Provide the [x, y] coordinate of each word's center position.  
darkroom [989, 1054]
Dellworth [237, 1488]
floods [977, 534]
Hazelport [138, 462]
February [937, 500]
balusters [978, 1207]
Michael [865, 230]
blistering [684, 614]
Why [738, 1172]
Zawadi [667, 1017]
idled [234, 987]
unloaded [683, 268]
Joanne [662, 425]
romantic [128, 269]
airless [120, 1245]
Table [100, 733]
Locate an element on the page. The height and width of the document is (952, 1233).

--- --- ---

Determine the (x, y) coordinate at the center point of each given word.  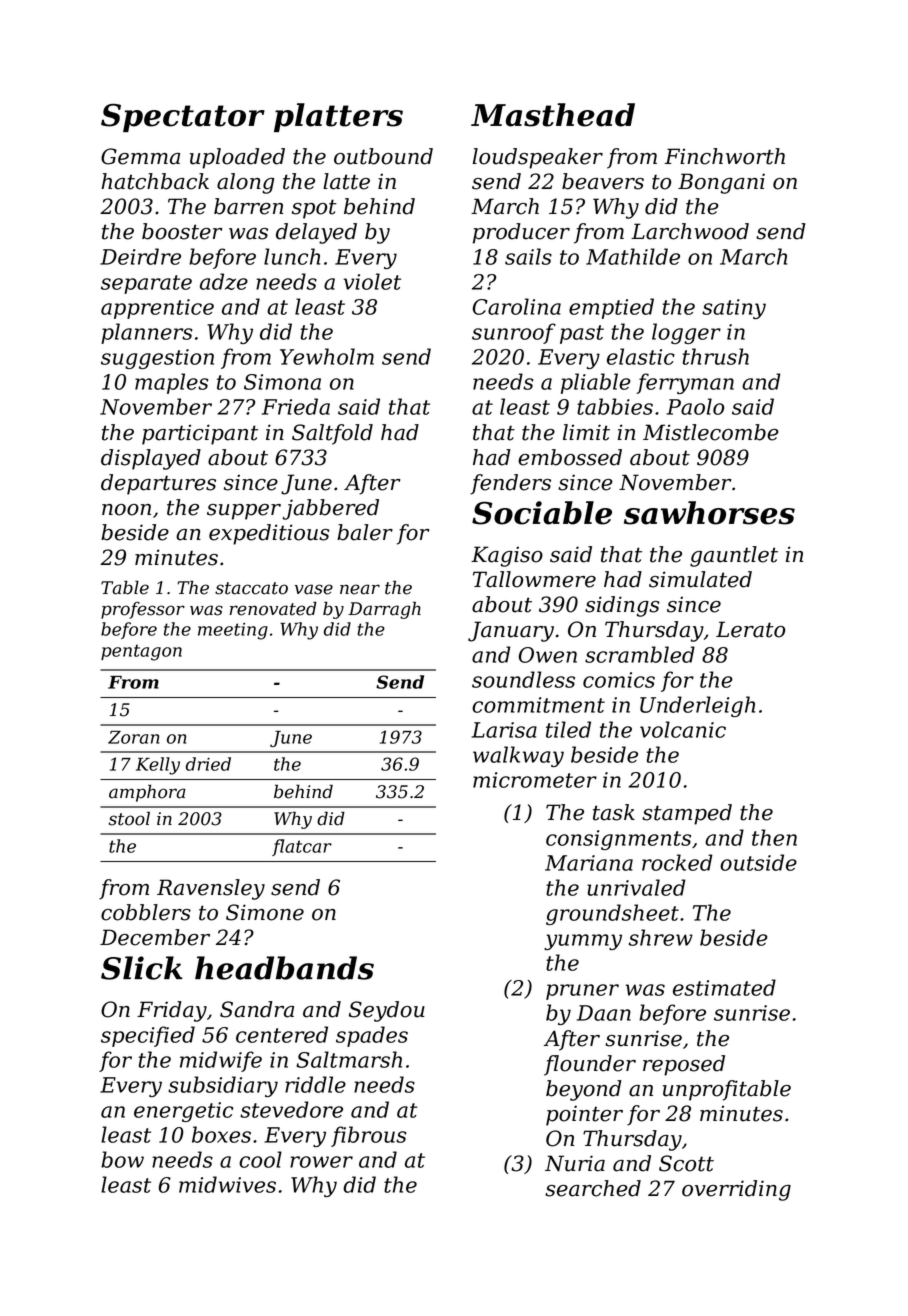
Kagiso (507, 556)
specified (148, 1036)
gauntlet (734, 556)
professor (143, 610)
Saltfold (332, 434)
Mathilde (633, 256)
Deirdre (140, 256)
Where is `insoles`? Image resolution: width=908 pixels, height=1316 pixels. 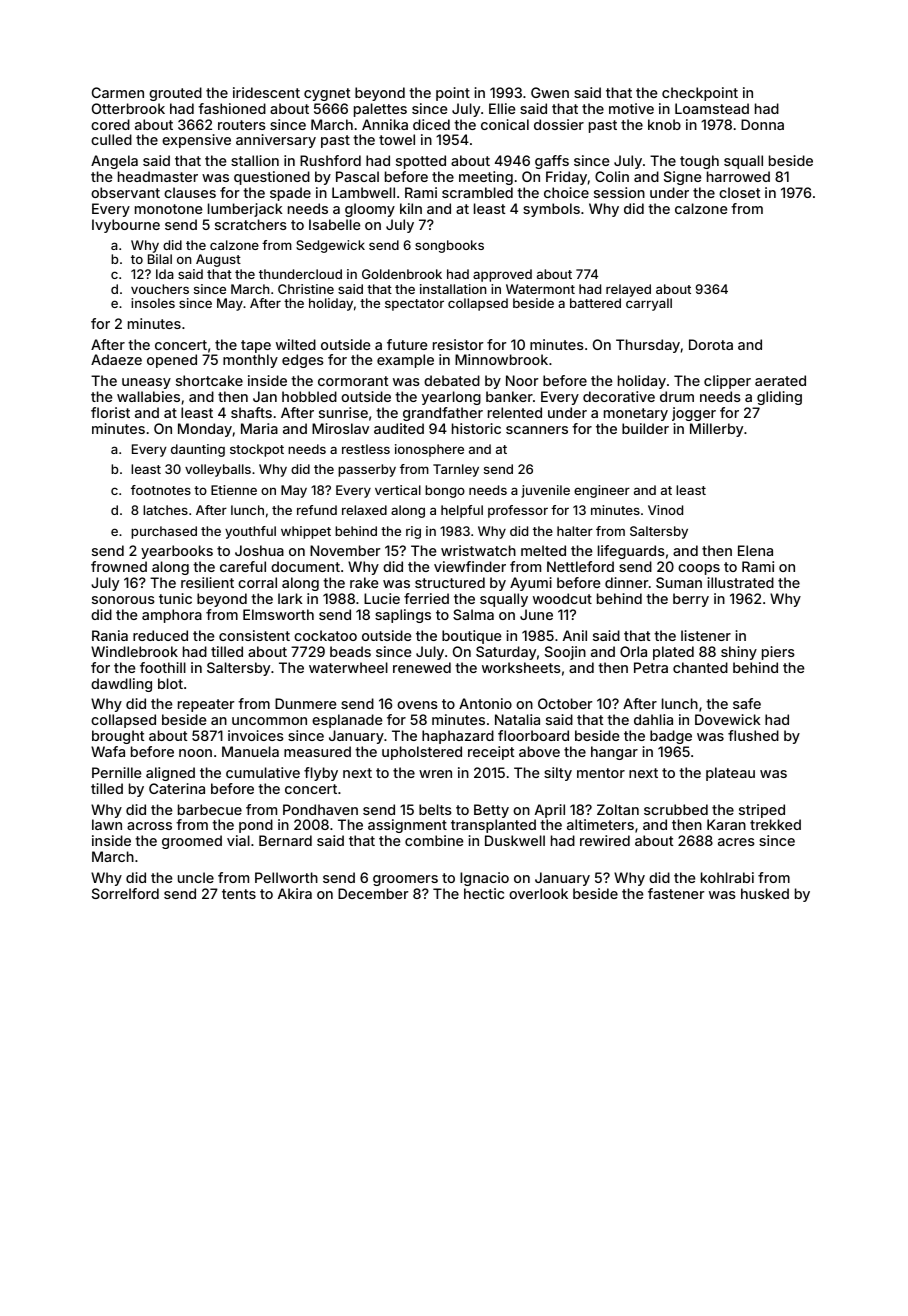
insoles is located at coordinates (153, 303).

--- --- ---

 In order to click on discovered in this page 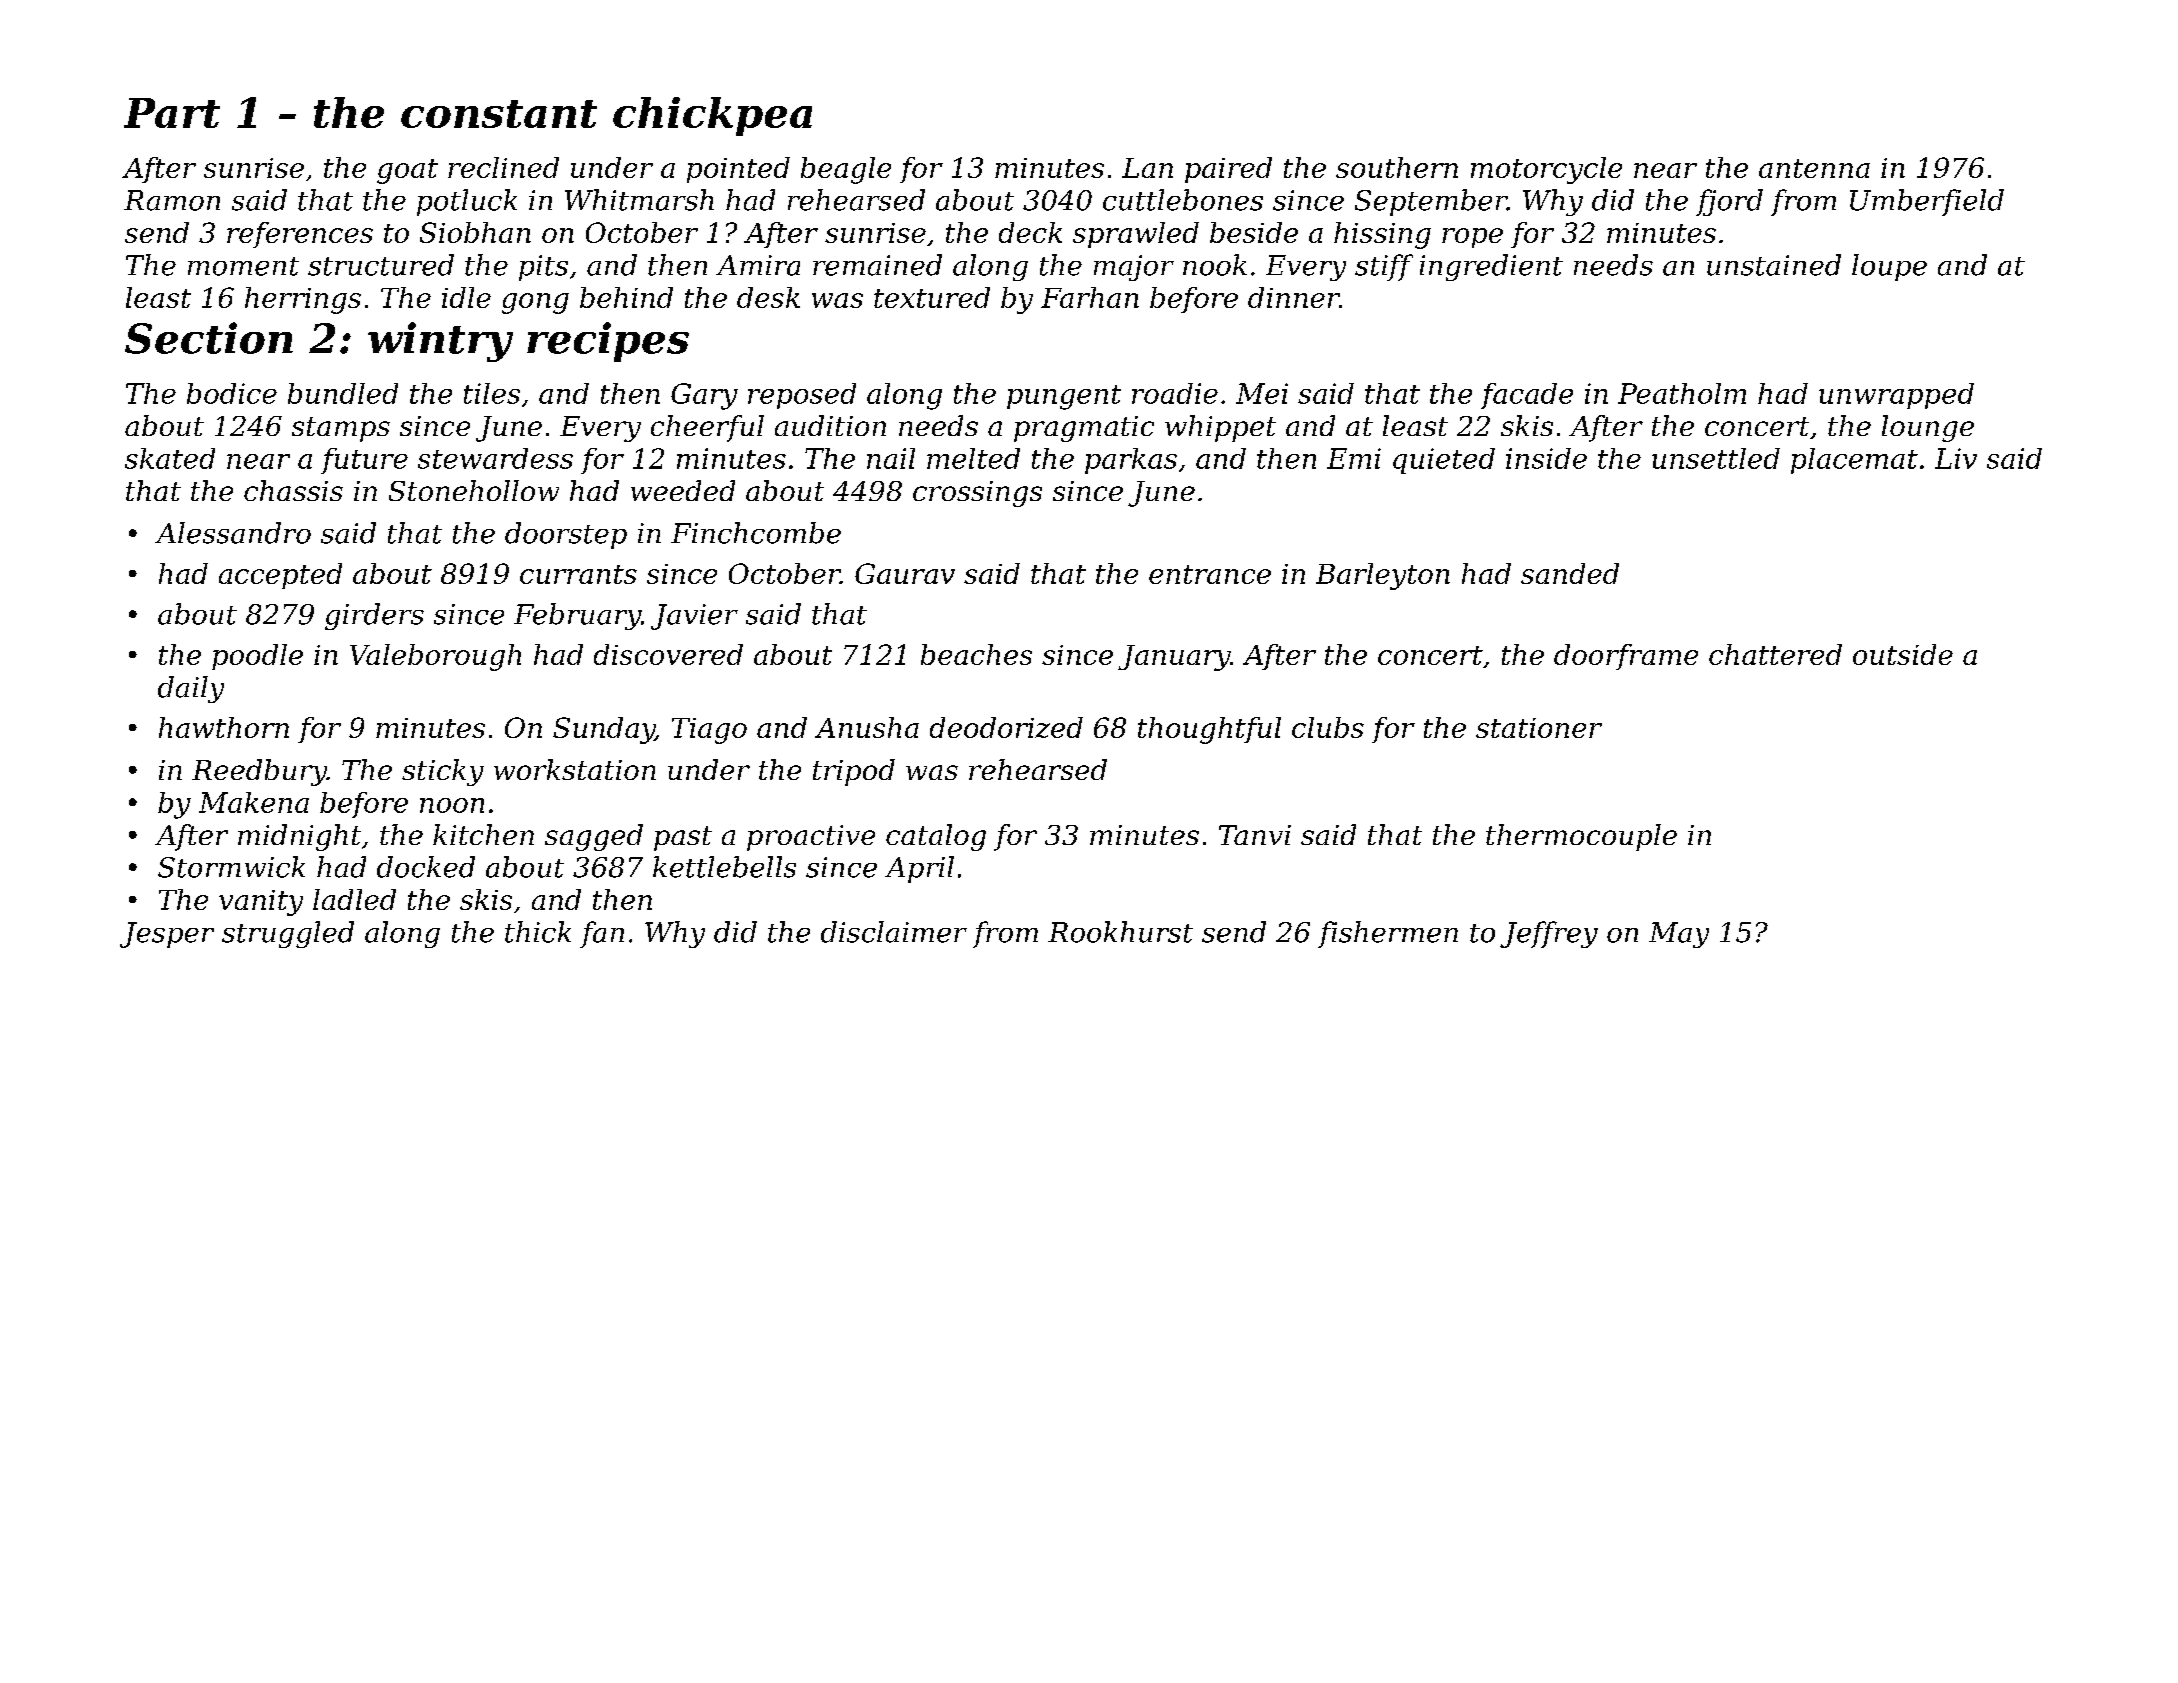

--- --- ---

> **WHAT YOU WILL DO**:
Reproduce the lines starting with the line containing "Deirdre (140, 256)" and going on through the line containing "insoles is located at coordinates (153, 303).", leaving out the pictures.

> **EXERCISE RESPONSE**:
Deirdre (140, 256)
Where is `insoles`? Image resolution: width=908 pixels, height=1316 pixels. 
insoles is located at coordinates (153, 303).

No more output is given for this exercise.